Records: Begin

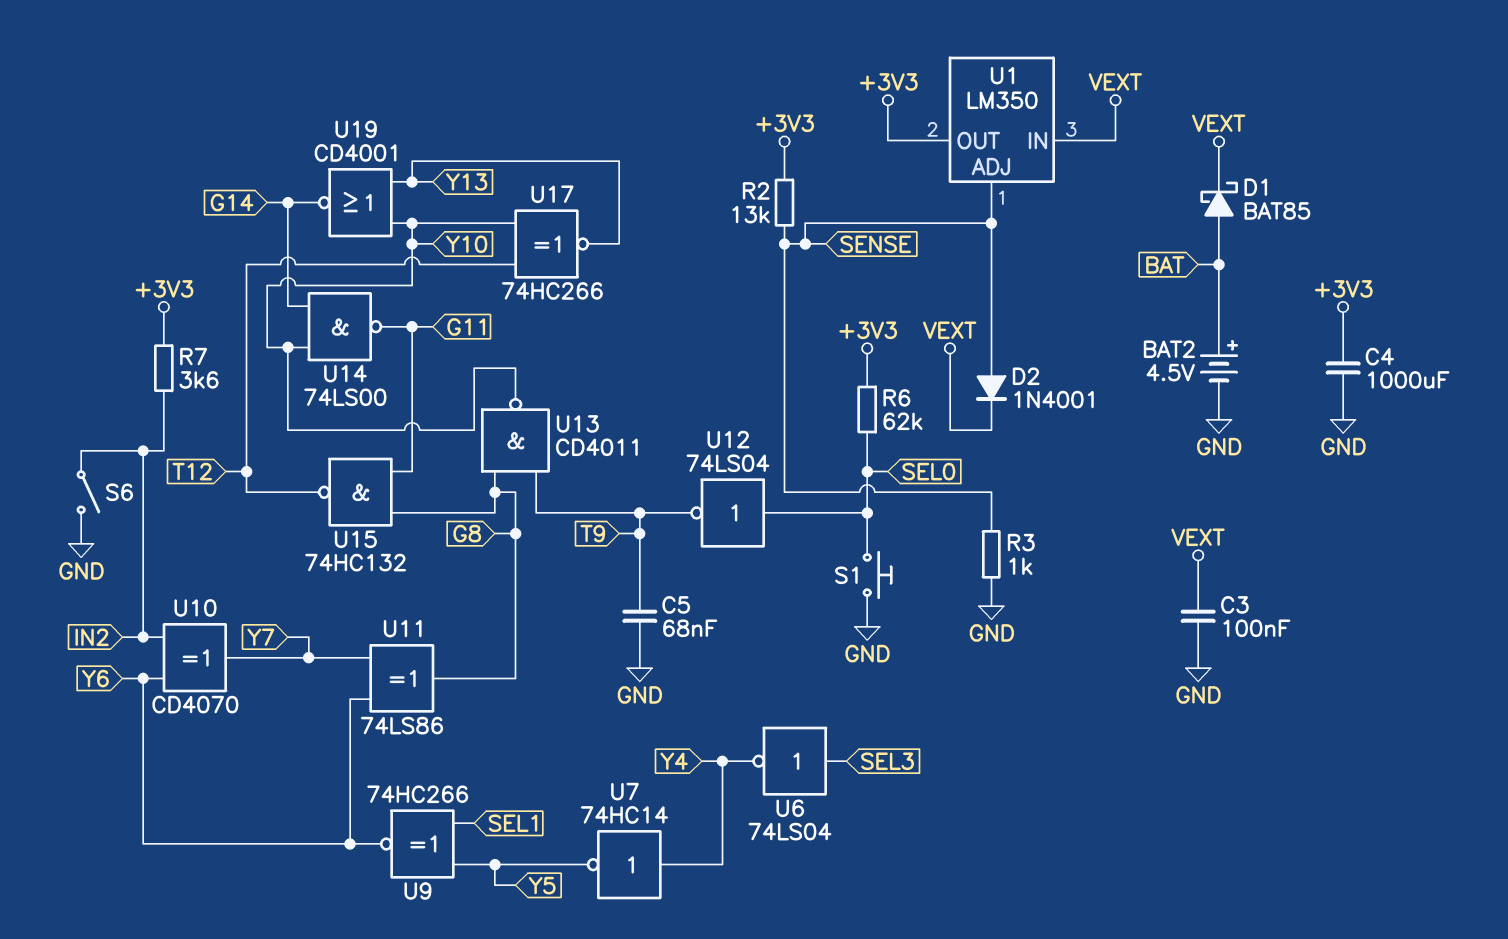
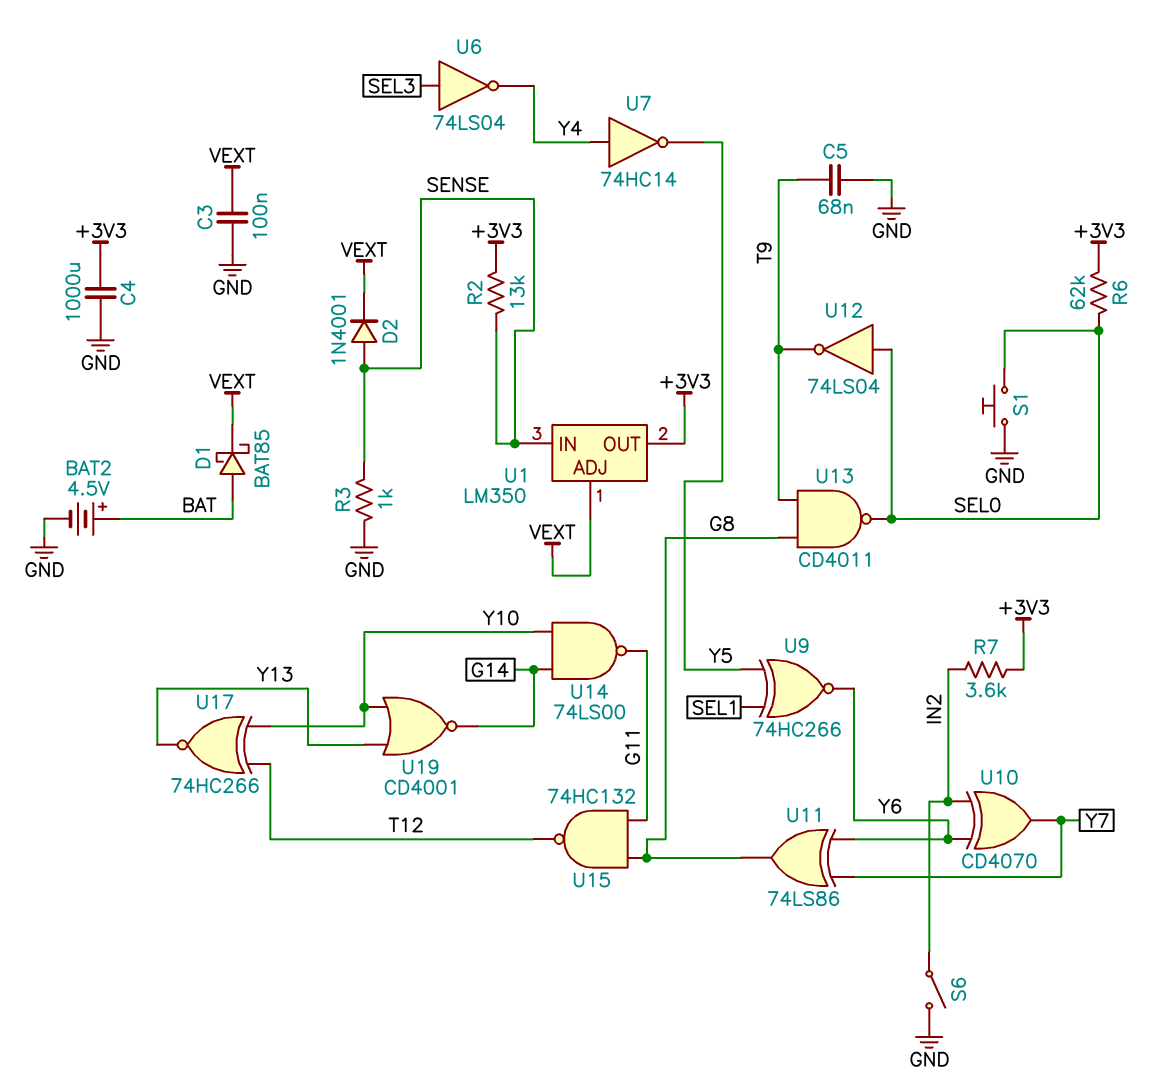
U1 pin ADJ: SENSE -> VEXT
U1 pin IN: VEXT -> SENSE
U13: NAND CD4011 (in G8, in T9, out Y10) -> NAND CD4011 (in G8, in T9, out SEL0)

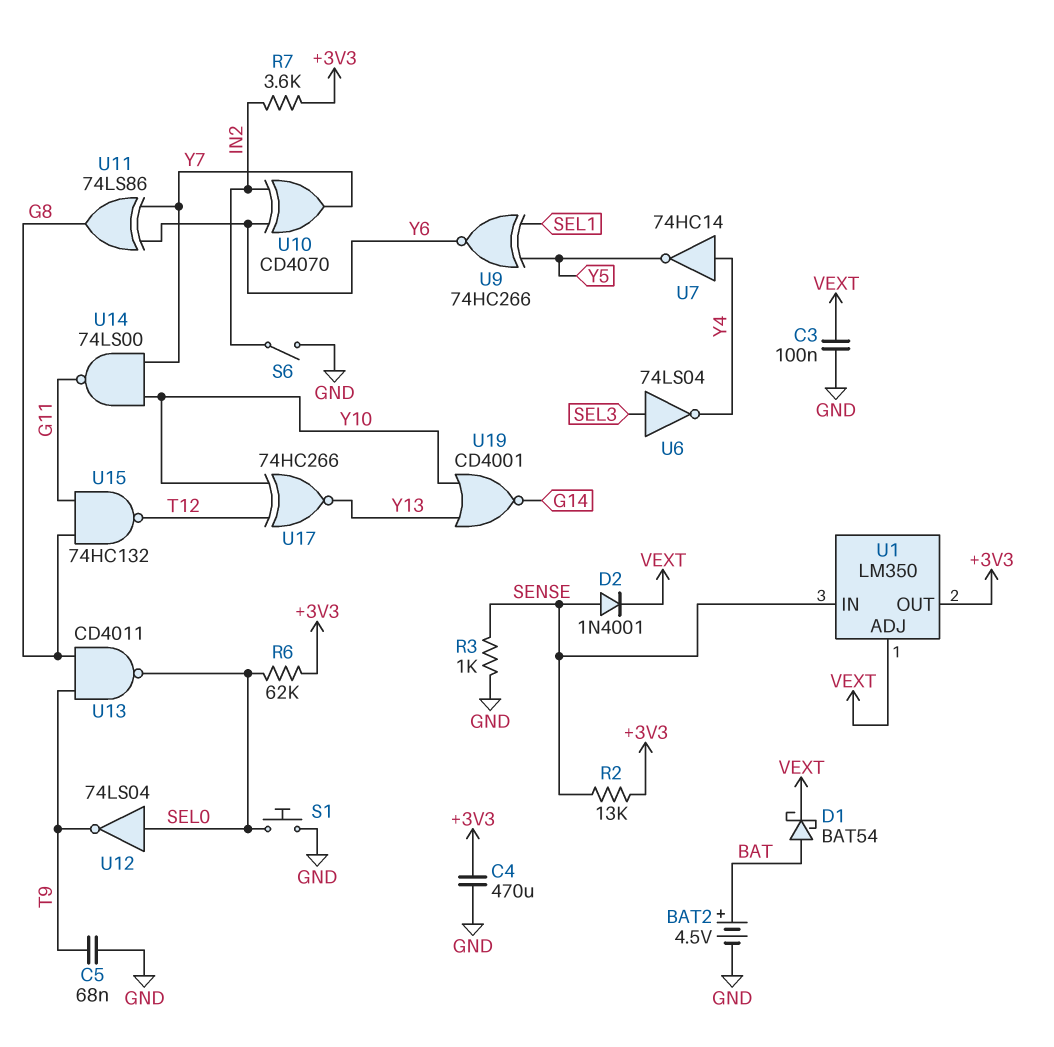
C4: 1000uF (+3V3, GND) -> 470uF (+3V3, GND)
D1: schottky BAT85 (A BAT, K VEXT) -> schottky BAT54 (A BAT, K VEXT)
U14: NAND 74LS00 (in G14, in Y10, out G11) -> NAND 74LS00 (in Y7, in Y10, out G11)

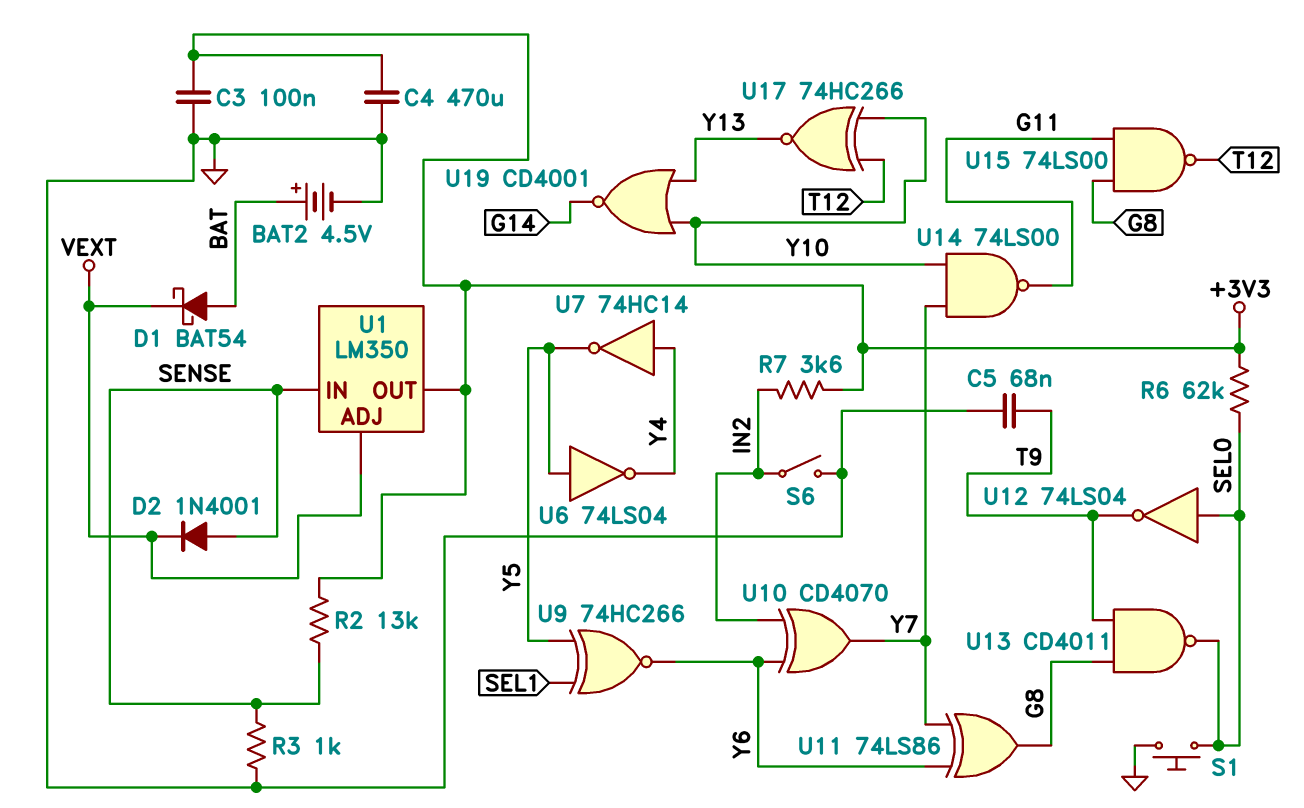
C3: 100nF (GND, VEXT) -> 100nF (+3V3, GND)
U6: NOT 74LS04 (in SEL3, out Y4) -> NOT 74LS04 (in Y5, out Y4)
U15: NAND 74HC132 (in G8, in G11, out T12) -> NAND 74LS00 (in G8, in G11, out T12)

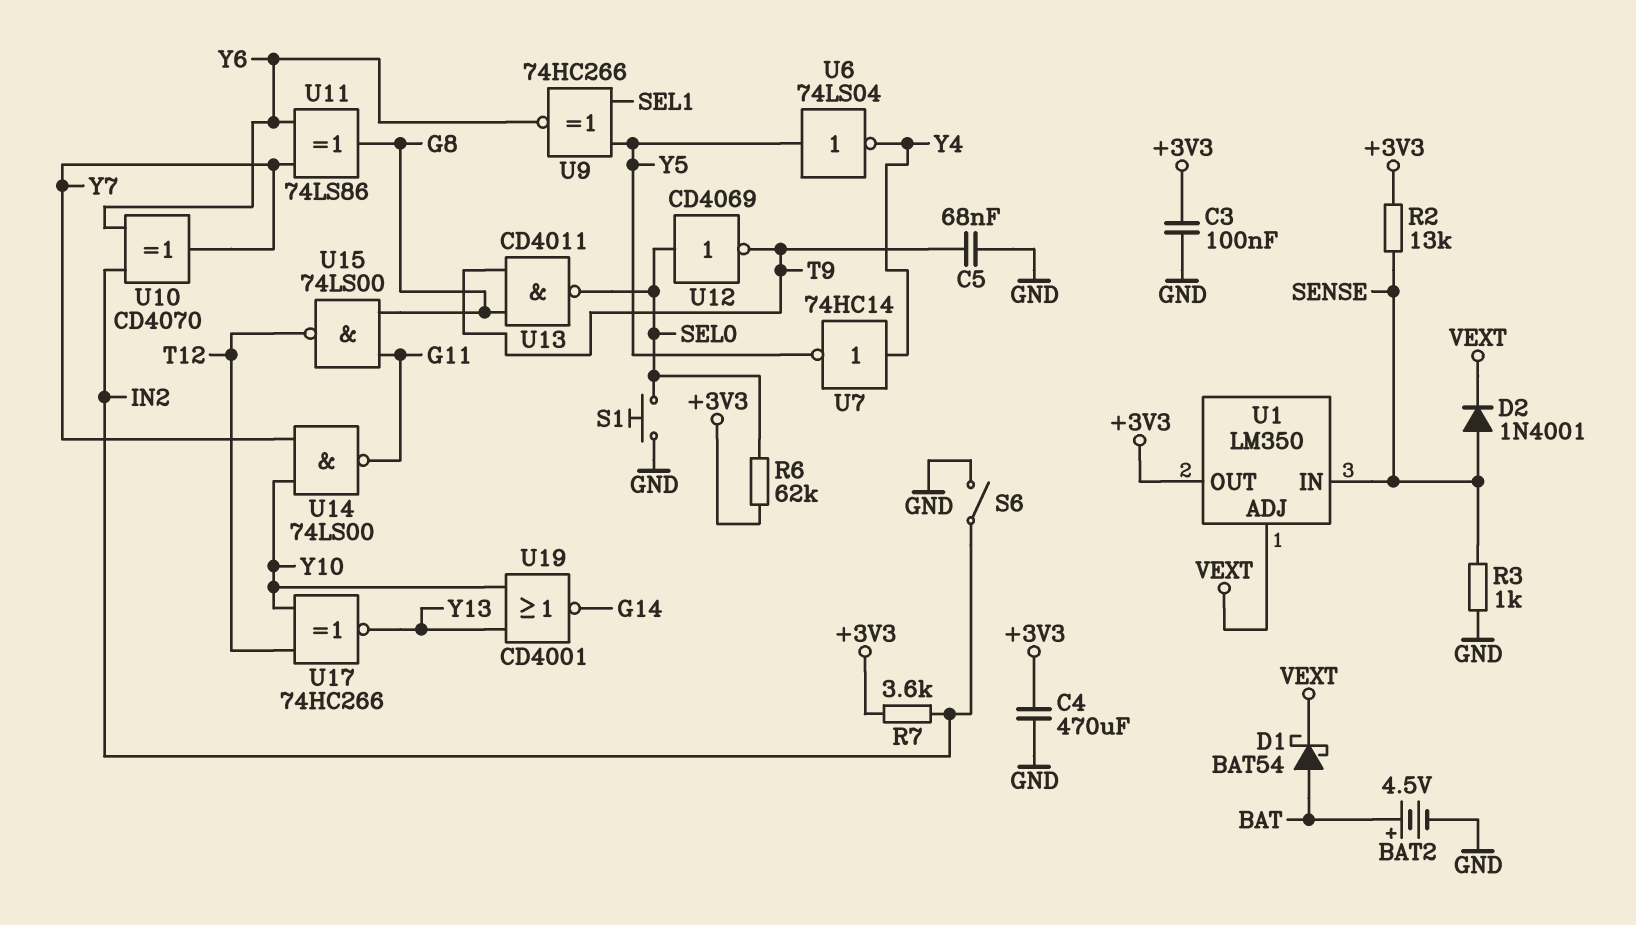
U12: NOT 74LS04 (in SEL0, out T9) -> NOT CD4069 (in SEL0, out T9)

Records: End

• _Assignment_
Would you restate the listing word for word and leave every picture out?

• _Task result_
U1 pin ADJ: SENSE -> VEXT
U1 pin IN: VEXT -> SENSE
U13: NAND CD4011 (in G8, in T9, out Y10) -> NAND CD4011 (in G8, in T9, out SEL0)

C4: 1000uF (+3V3, GND) -> 470uF (+3V3, GND)
D1: schottky BAT85 (A BAT, K VEXT) -> schottky BAT54 (A BAT, K VEXT)
U14: NAND 74LS00 (in G14, in Y10, out G11) -> NAND 74LS00 (in Y7, in Y10, out G11)

C3: 100nF (GND, VEXT) -> 100nF (+3V3, GND)
U6: NOT 74LS04 (in SEL3, out Y4) -> NOT 74LS04 (in Y5, out Y4)
U15: NAND 74HC132 (in G8, in G11, out T12) -> NAND 74LS00 (in G8, in G11, out T12)

U12: NOT 74LS04 (in SEL0, out T9) -> NOT CD4069 (in SEL0, out T9)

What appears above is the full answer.